***** DATASET CONTENT *****
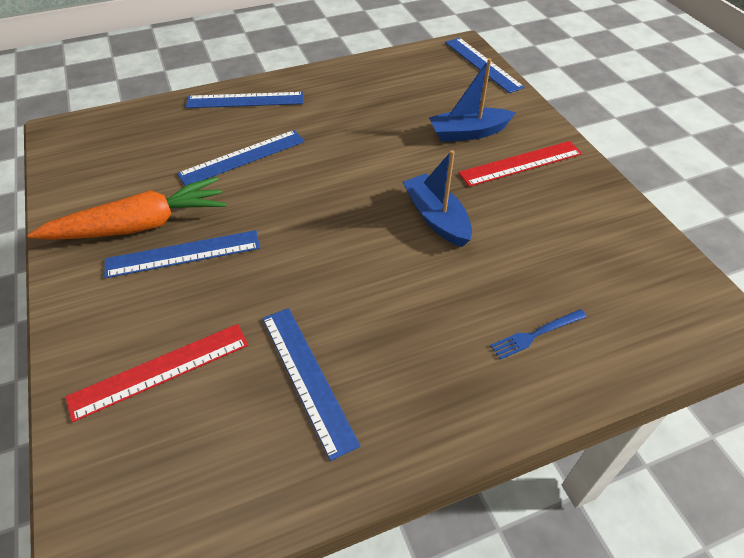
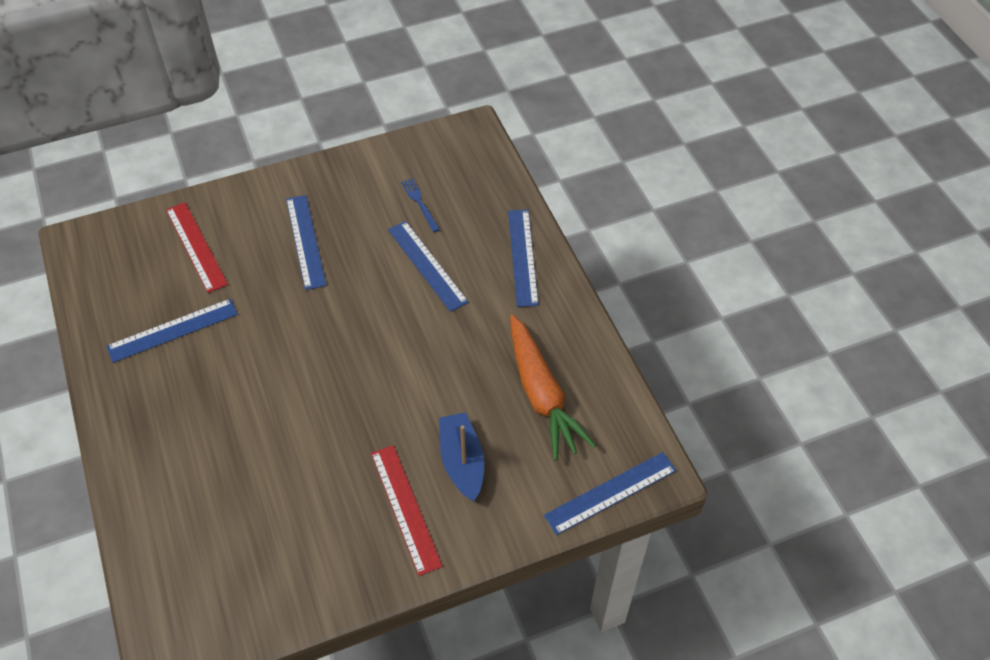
camera: 90 degrees right, 5 degrees up
(139, 225) = (341, 208): orange carrot -> orange carrot (541, 394)
(436, 218) = (328, 422): blue boat -> none
(536, 334) = (182, 486): blue fork -> blue fork (420, 203)

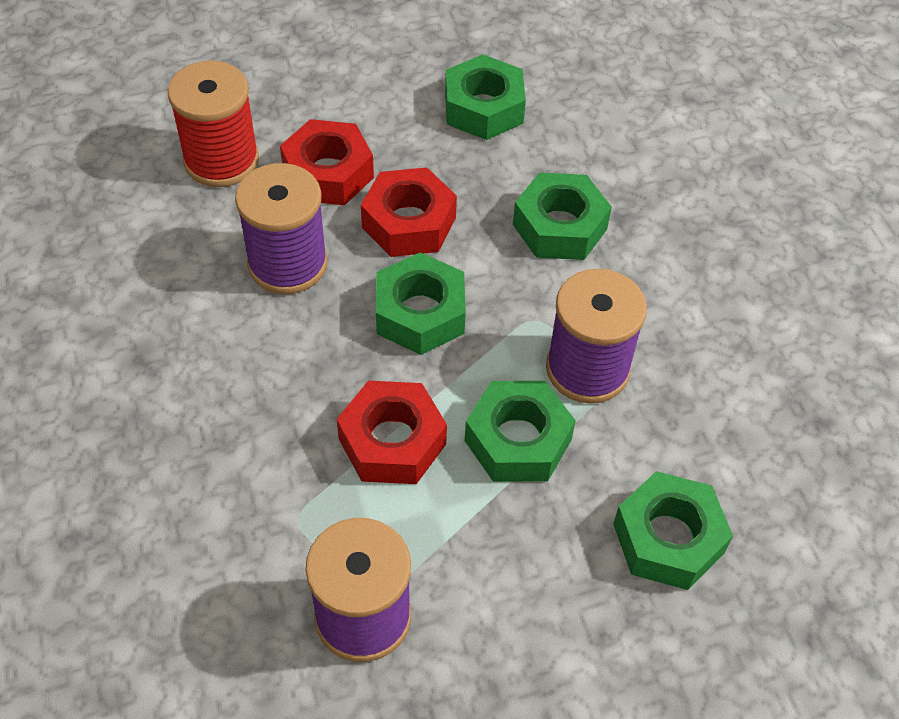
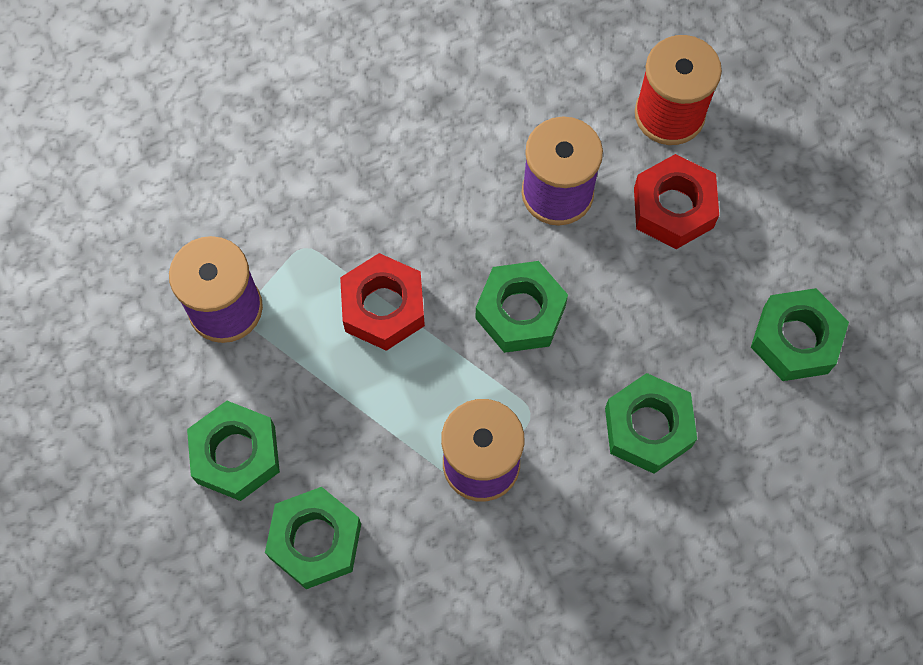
camera: 85 degrees right, 15 degrees up
(408, 223) = (625, 288): red nut -> none
(518, 440) = (397, 409): green nut -> green nut (236, 455)

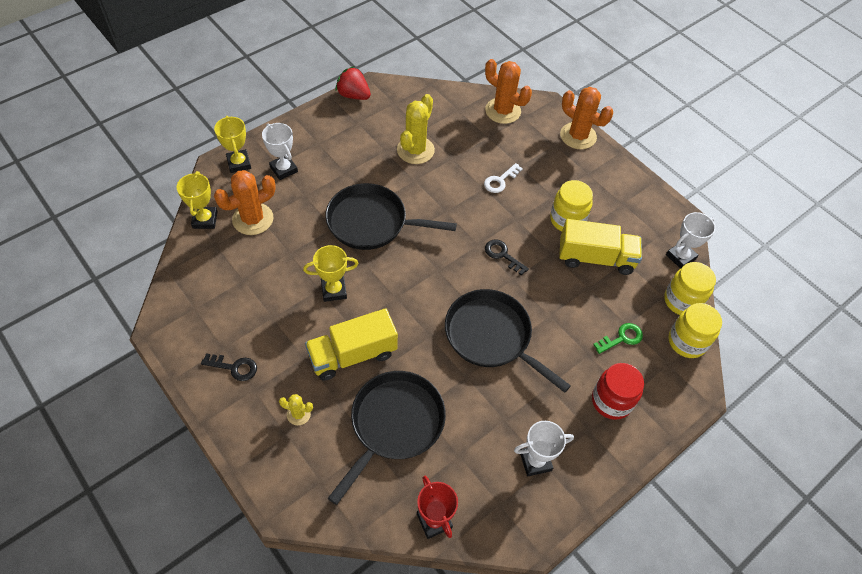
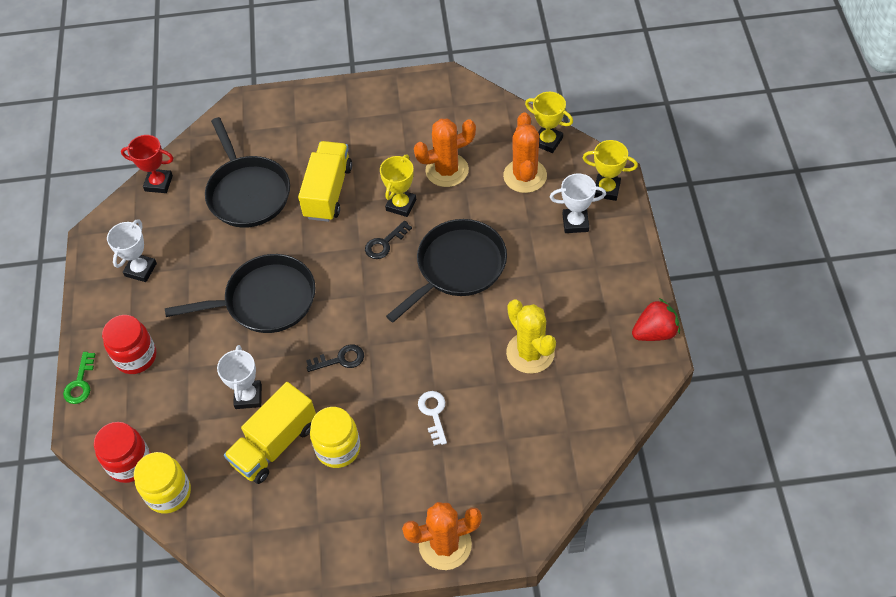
camera: 130 degrees right, 0 degrees up
(234, 367) = (377, 113): black key -> black key (385, 243)
(298, 414) = (305, 137): yellow cactus -> none
(503, 111) = (538, 481): orange cactus -> orange cactus (447, 170)
(622, 338) = (179, 407): green key -> green key (80, 383)
(680, 257) = (213, 533): white trophy -> white trophy (248, 396)
(687, 342) = (130, 463): yellow jar -> red jar

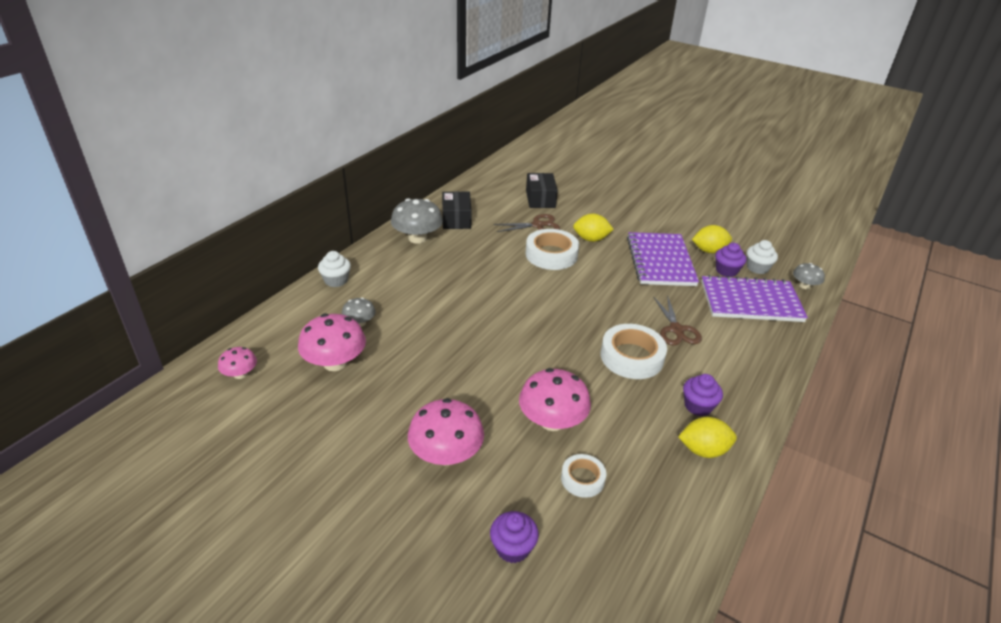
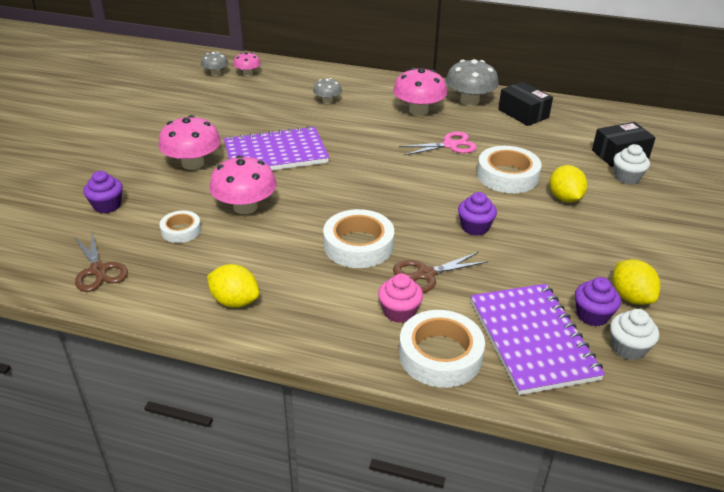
camera: 75 degrees right, 0 degrees up
(335, 363) = (275, 102): pink mushroom -> pink mushroom (418, 111)
(336, 280) = (376, 80): white cupcake -> white cupcake (627, 177)
(456, 219) = (523, 113): black box -> black box turned 75 degrees clockwise
(490, 269) = (450, 145): none -> pink scissors
(538, 225) = (559, 160): brown scissors -> brown scissors (98, 270)
(660, 261) = (563, 254): purple notebook -> purple notebook (276, 154)
(698, 406) = (299, 296): purple cupcake -> purple cupcake (475, 227)
(703, 450) = (235, 301): yellow lemon -> yellow lemon turned 45 degrees counterclockwise
(720, 354) = (399, 312): none -> pink cupcake
(768, 346) = (440, 355): none -> white tape
(804, 286) = (622, 402): grey mushroom -> grey mushroom (215, 73)

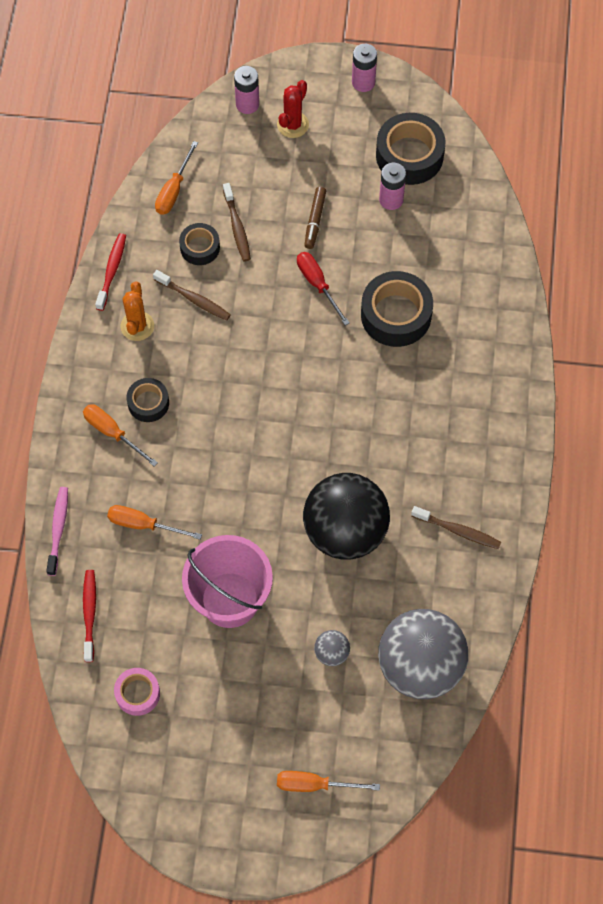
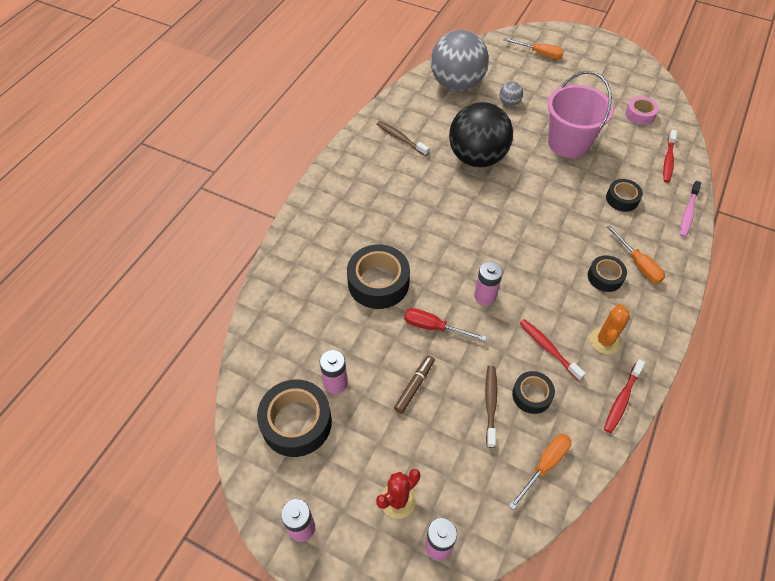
camera: 160 degrees left, 10 degrees down
(143, 524) = (622, 199): orange screwdriver -> black tape
(194, 299) = (548, 348): brown toothbrush -> red toothbrush
(275, 336) = (485, 296): none -> pink battery
(317, 284) = (434, 327): red screwdriver -> red screwdriver turned 120 degrees clockwise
*****
* **ACTIVITY**
Scan the material above for lines holding the string "green" and copy those lines.

* **EXPECTED ANSWER**
(518, 440) = (397, 409): green nut -> green nut (236, 455)
(622, 338) = (179, 407): green key -> green key (80, 383)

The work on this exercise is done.